■ **WORK TASK**: Copy every line of the entries that has the string "mouse" in it.
Segment Open
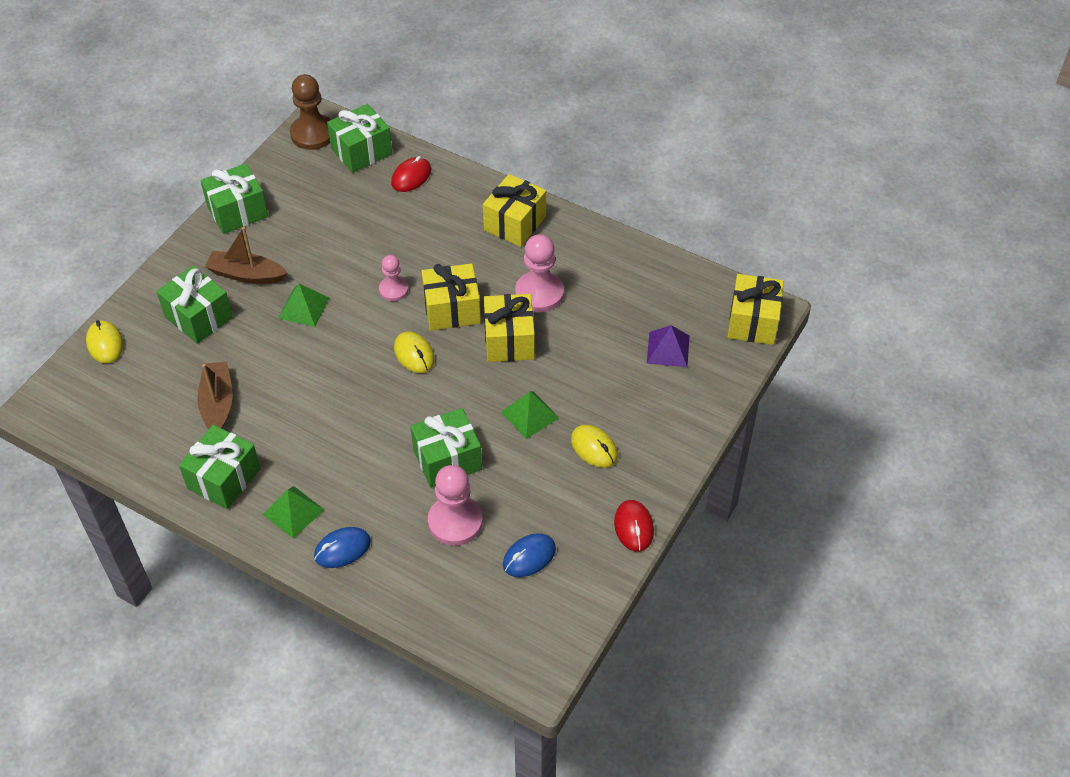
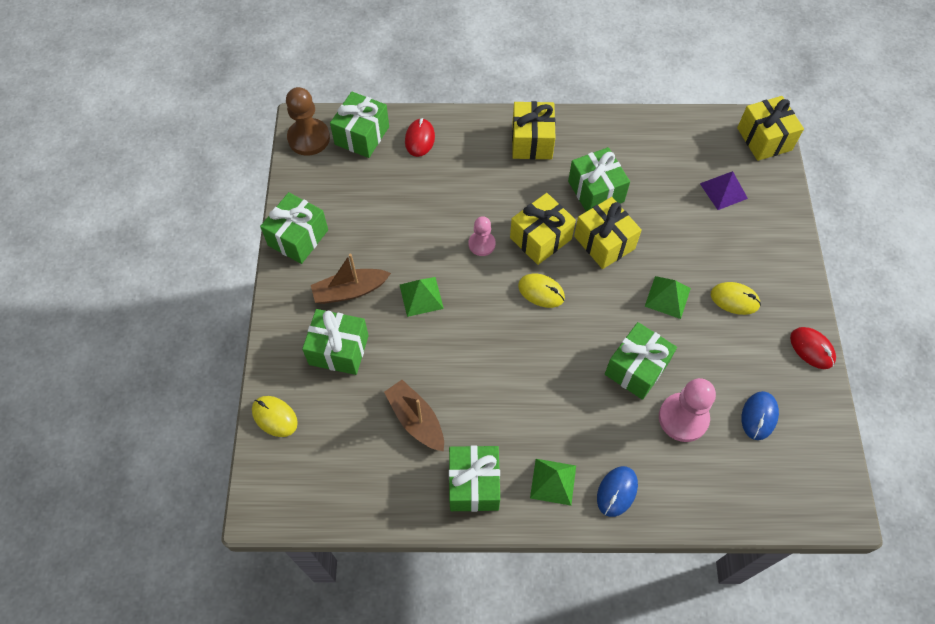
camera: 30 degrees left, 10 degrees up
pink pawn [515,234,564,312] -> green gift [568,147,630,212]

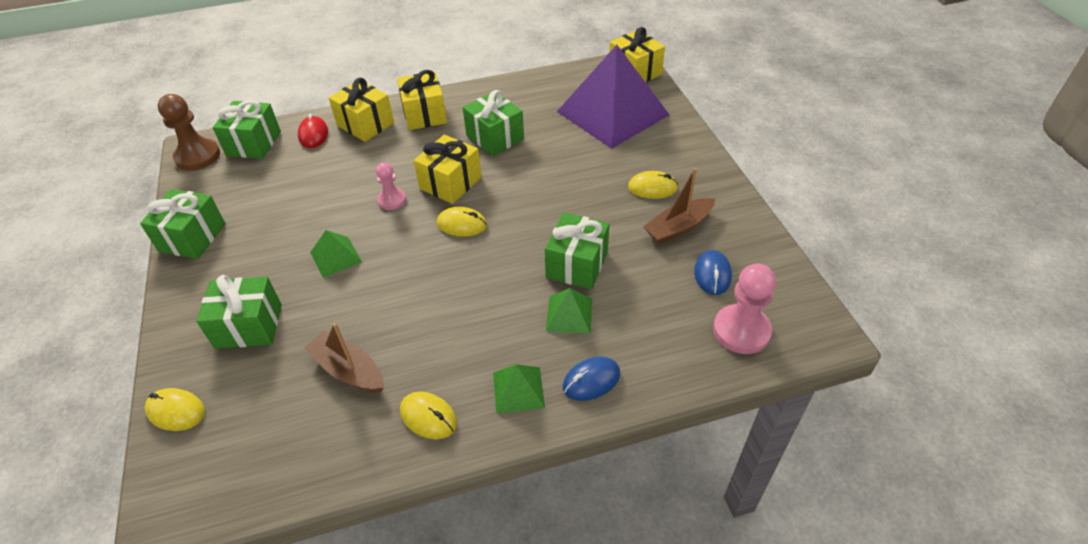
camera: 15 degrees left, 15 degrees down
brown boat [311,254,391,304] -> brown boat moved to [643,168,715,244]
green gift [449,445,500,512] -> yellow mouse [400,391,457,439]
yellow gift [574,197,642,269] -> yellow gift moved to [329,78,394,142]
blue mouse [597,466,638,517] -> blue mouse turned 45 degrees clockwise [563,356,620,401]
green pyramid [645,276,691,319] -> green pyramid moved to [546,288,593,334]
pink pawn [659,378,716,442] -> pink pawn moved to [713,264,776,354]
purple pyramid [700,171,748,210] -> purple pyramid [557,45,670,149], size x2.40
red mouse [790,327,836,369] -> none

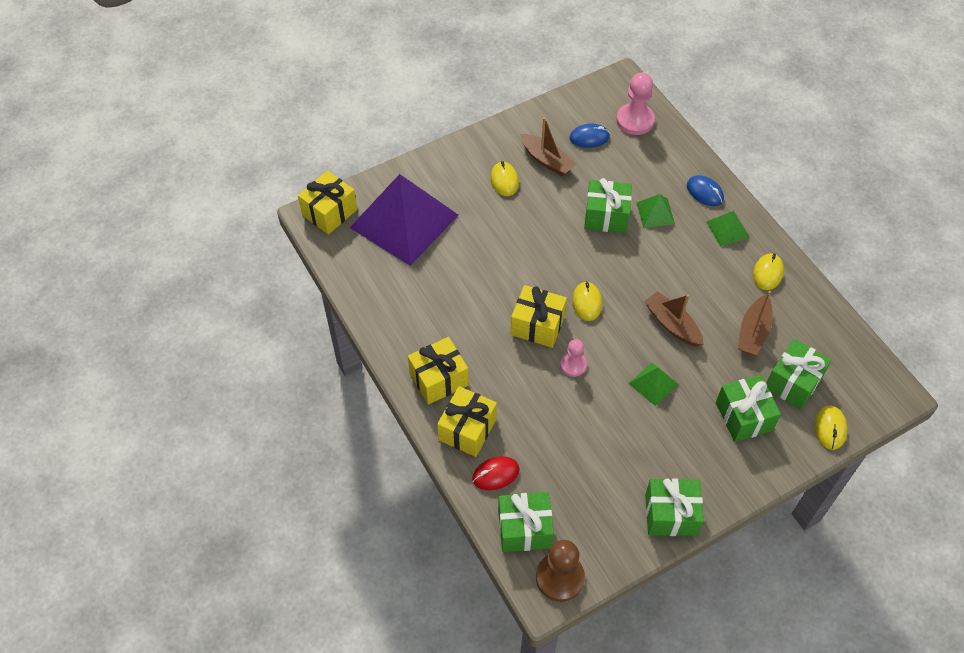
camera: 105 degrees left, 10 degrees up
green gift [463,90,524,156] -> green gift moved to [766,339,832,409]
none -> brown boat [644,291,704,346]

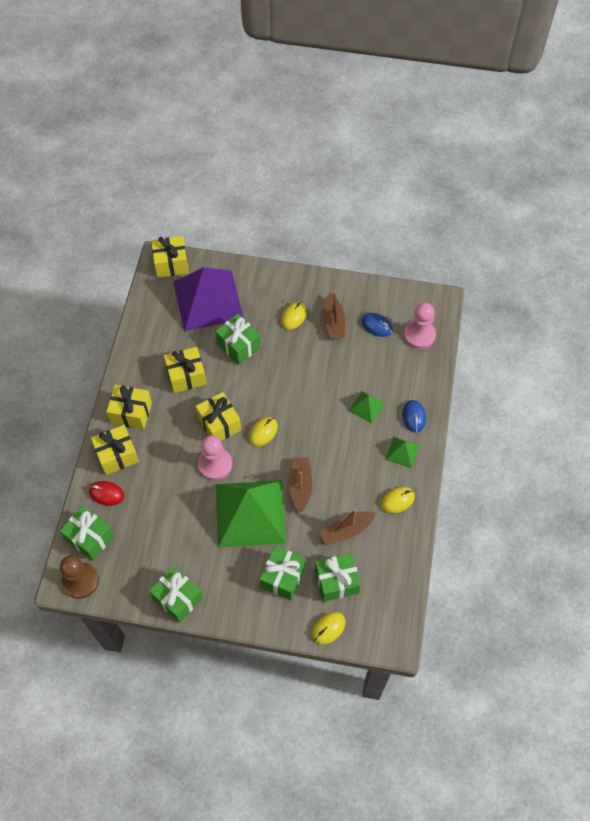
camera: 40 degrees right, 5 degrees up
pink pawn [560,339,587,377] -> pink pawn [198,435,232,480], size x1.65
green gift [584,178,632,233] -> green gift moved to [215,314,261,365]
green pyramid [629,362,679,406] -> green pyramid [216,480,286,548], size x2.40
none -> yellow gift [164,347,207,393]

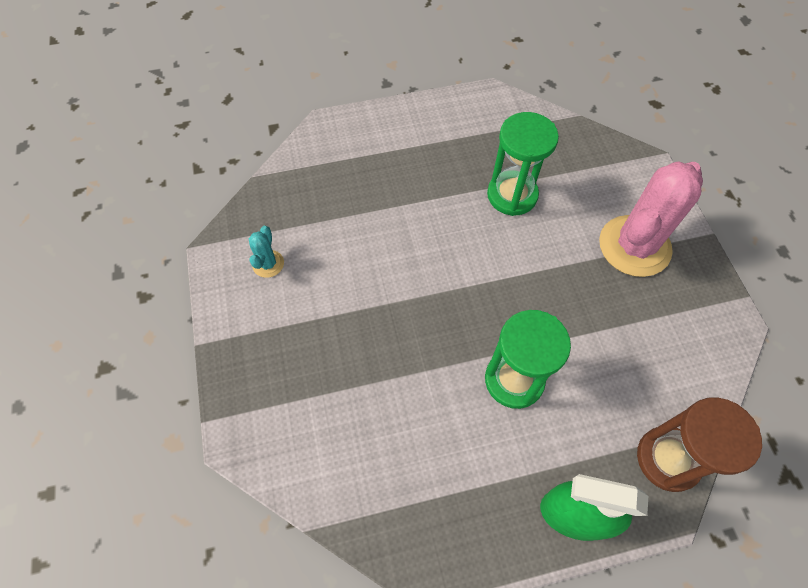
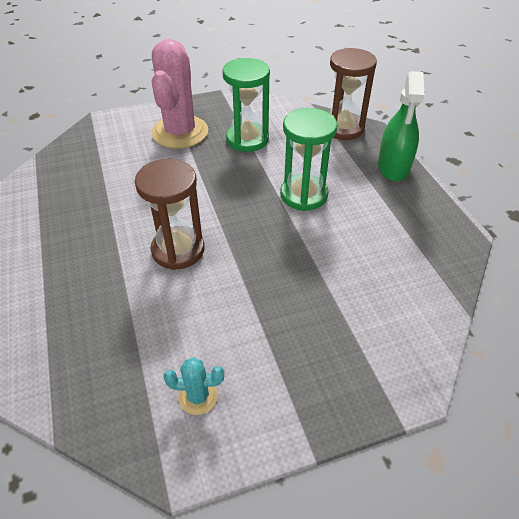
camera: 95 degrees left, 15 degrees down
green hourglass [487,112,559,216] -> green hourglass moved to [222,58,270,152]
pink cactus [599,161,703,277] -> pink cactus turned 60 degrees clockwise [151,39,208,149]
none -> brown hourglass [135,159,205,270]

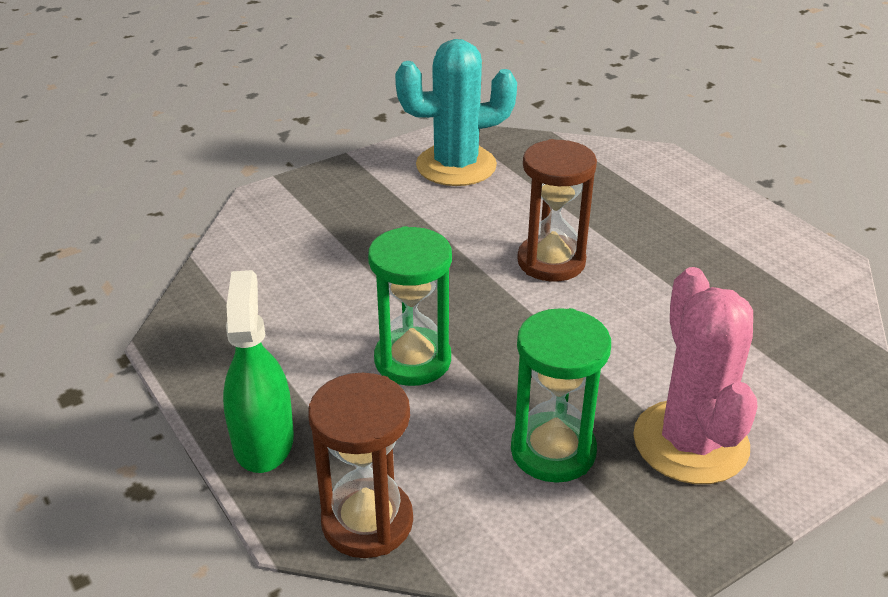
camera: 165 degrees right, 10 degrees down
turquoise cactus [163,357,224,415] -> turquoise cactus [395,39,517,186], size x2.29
Segment Closed
■ **ANSWER BOX**:
green gift [449,445,500,512] -> yellow mouse [400,391,457,439]
blue mouse [597,466,638,517] -> blue mouse turned 45 degrees clockwise [563,356,620,401]
red mouse [790,327,836,369] -> none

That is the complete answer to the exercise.